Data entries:
::::::

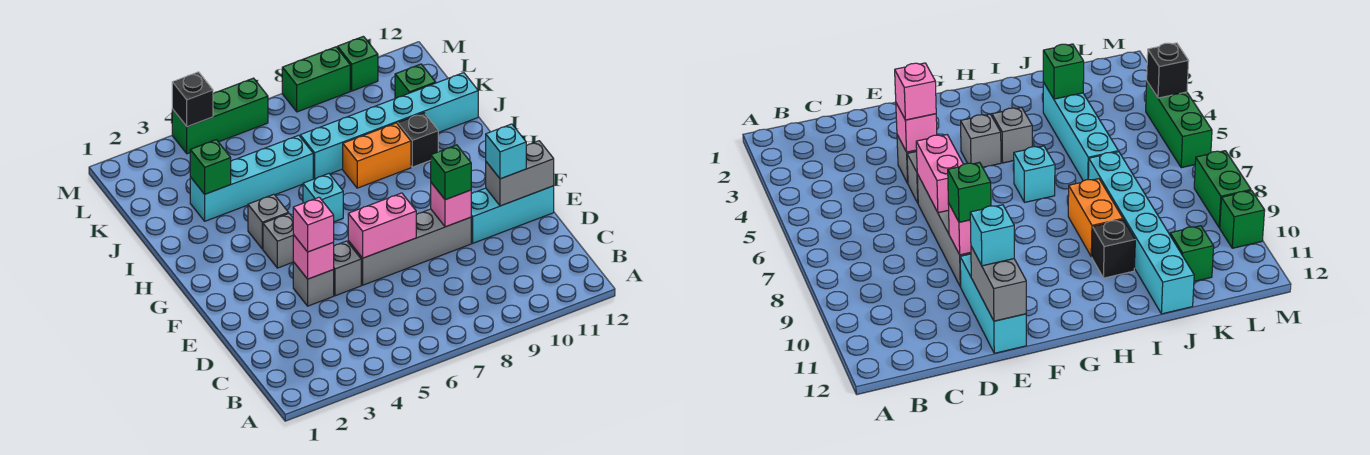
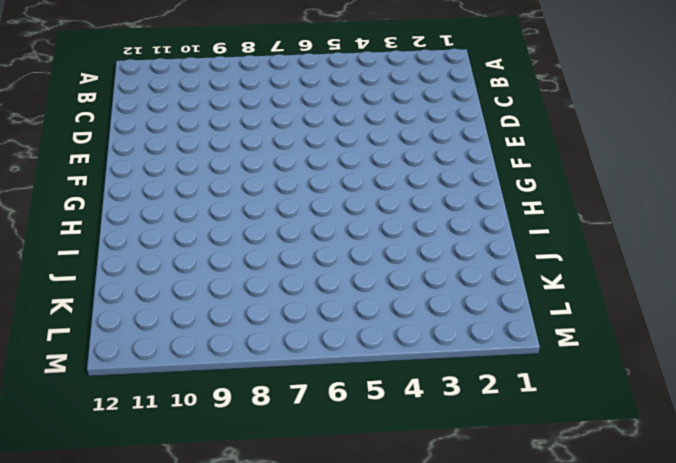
none -> grey brick E4 level 1
none -> grey brick E5 level 1
none -> grey brick E6:E9 level 1

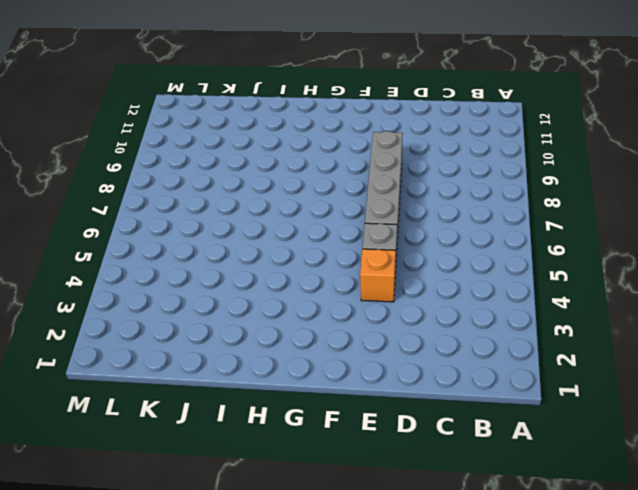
orange brick E4 level 1 -> grey brick E4 level 1
none -> cyan brick E10:E12 level 1
none -> grey brick G4 level 1
none -> grey brick H4 level 1

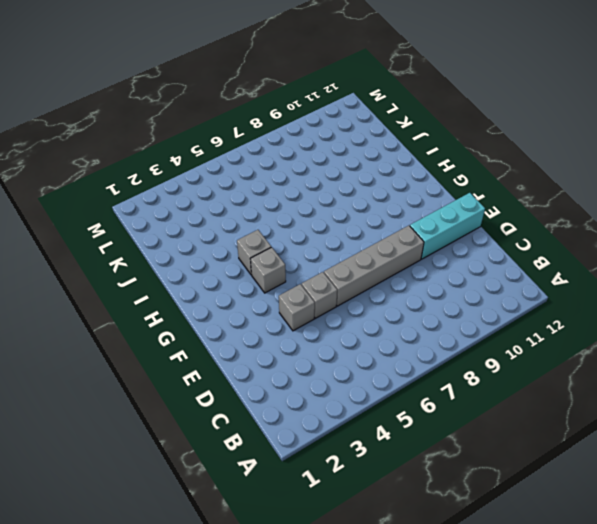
none -> cyan brick H6 level 1
none -> orange brick I8:I9 level 1
none -> black brick I10 level 1

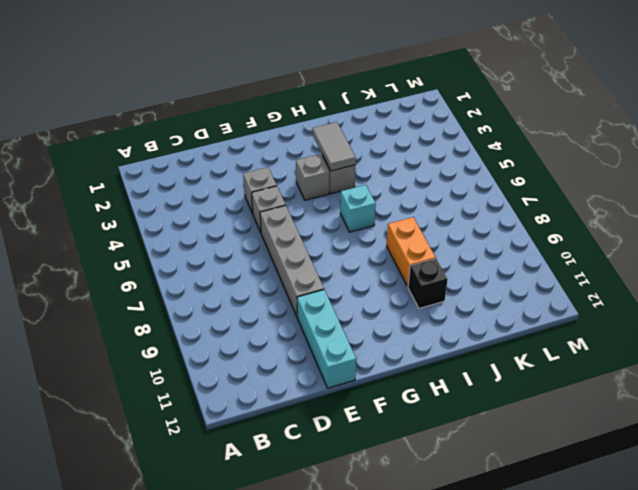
grey tile H3:H4 level 2 -> none
none -> cyan brick J3:J6 level 1
none -> cyan brick J7:J12 level 1
none -> green brick K11 level 1

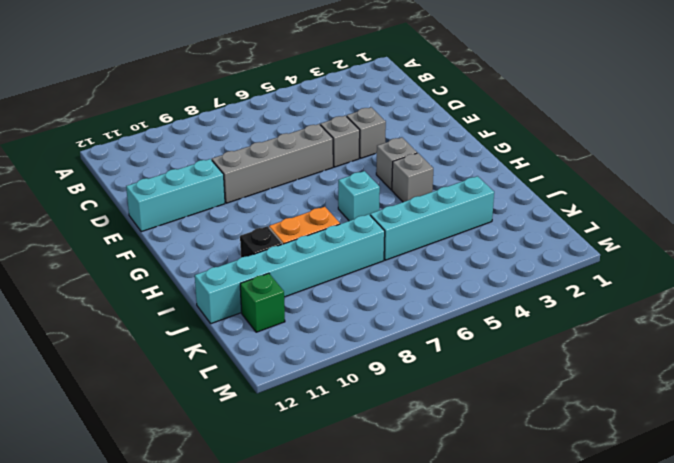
none -> green brick M4:M6 level 1
none -> green brick M8:M9 level 1
none -> green brick M10 level 1

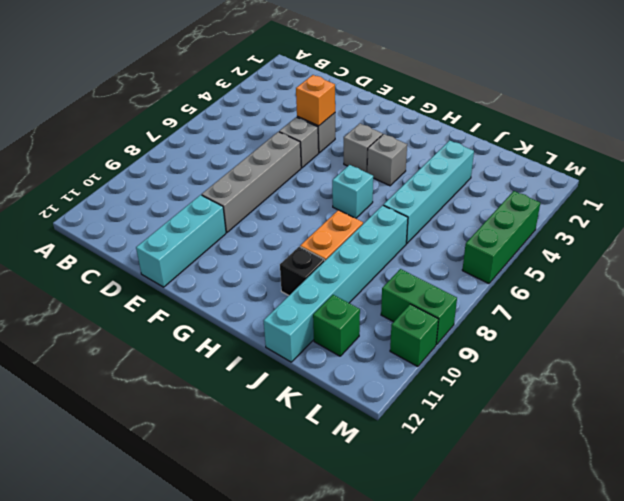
orange brick E4 level 2 -> pink brick E4 level 2
green brick L9:M9 level 1 -> green brick M8:M9 level 1
none -> pink brick E6:E7 level 2
none -> pink brick E9 level 2
none -> grey brick E11:E12 level 2

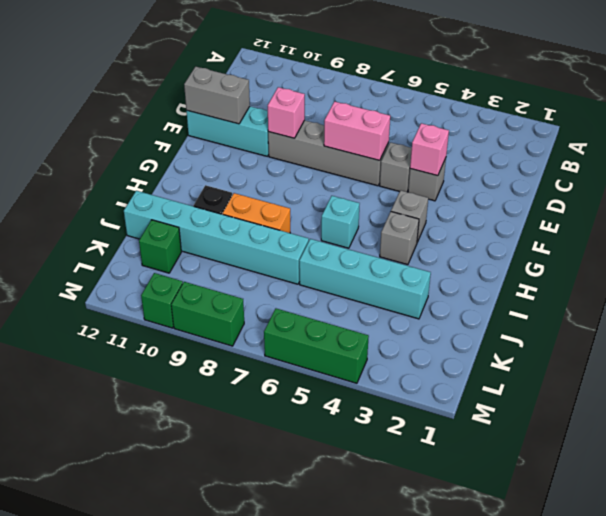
none -> green brick J3 level 2
none -> black brick M4 level 2
none -> pink brick E4 level 3

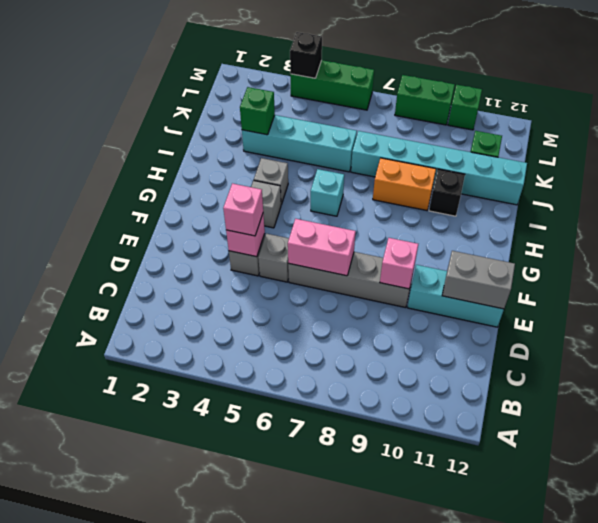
none -> green brick E9 level 3
none -> cyan brick E11 level 3

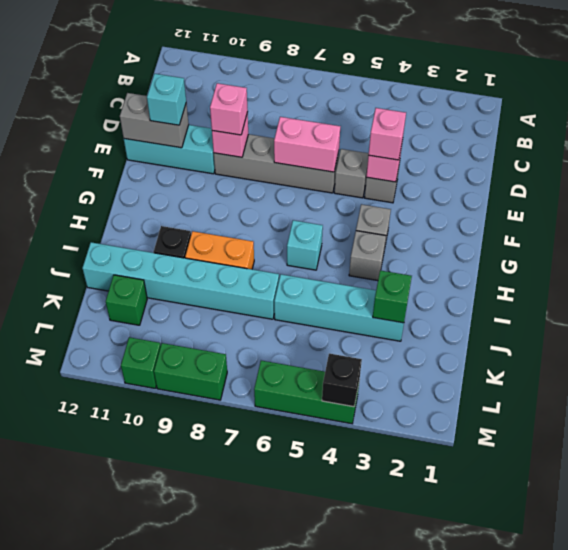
pink brick E9 level 3 -> green brick E9 level 3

::::::

All the lines above must be written out exactly, without a single picture.

### Answer box
none -> grey brick E4 level 1
none -> grey brick E5 level 1
none -> grey brick E6:E9 level 1

orange brick E4 level 1 -> grey brick E4 level 1
none -> cyan brick E10:E12 level 1
none -> grey brick G4 level 1
none -> grey brick H4 level 1

none -> cyan brick H6 level 1
none -> orange brick I8:I9 level 1
none -> black brick I10 level 1

grey tile H3:H4 level 2 -> none
none -> cyan brick J3:J6 level 1
none -> cyan brick J7:J12 level 1
none -> green brick K11 level 1

none -> green brick M4:M6 level 1
none -> green brick M8:M9 level 1
none -> green brick M10 level 1

orange brick E4 level 2 -> pink brick E4 level 2
green brick L9:M9 level 1 -> green brick M8:M9 level 1
none -> pink brick E6:E7 level 2
none -> pink brick E9 level 2
none -> grey brick E11:E12 level 2

none -> green brick J3 level 2
none -> black brick M4 level 2
none -> pink brick E4 level 3

none -> green brick E9 level 3
none -> cyan brick E11 level 3

pink brick E9 level 3 -> green brick E9 level 3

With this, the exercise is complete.